Data segment:
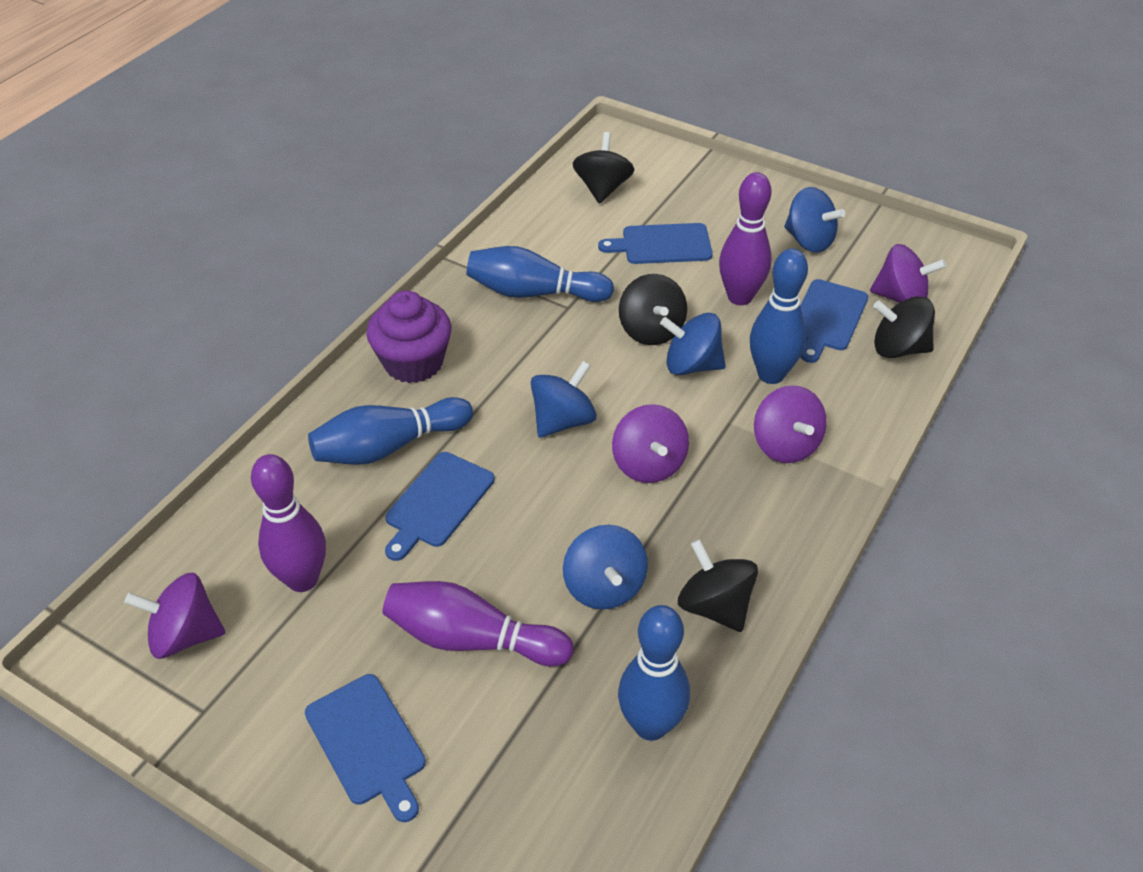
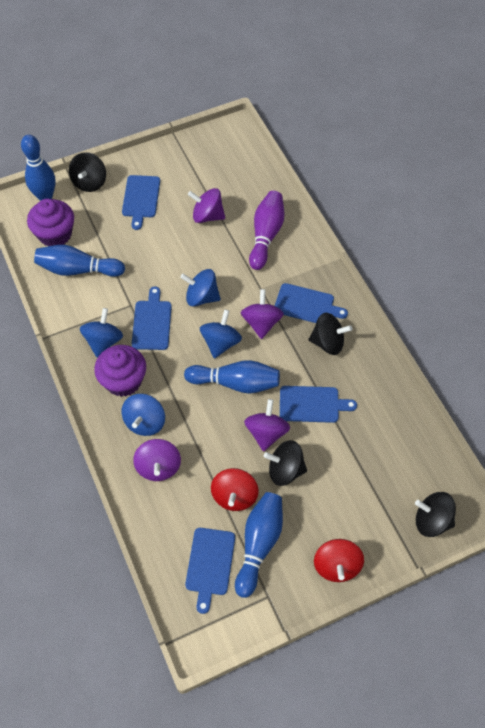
blue cutting board: 4 -> 5
purple bowling pin: 3 -> 1
purple cupcake: 1 -> 2
red spinning top: 0 -> 2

What needs to be done:
Write out the material exactly, excluding pictures.

Task result:
blue cutting board: 4 -> 5
purple bowling pin: 3 -> 1
purple cupcake: 1 -> 2
red spinning top: 0 -> 2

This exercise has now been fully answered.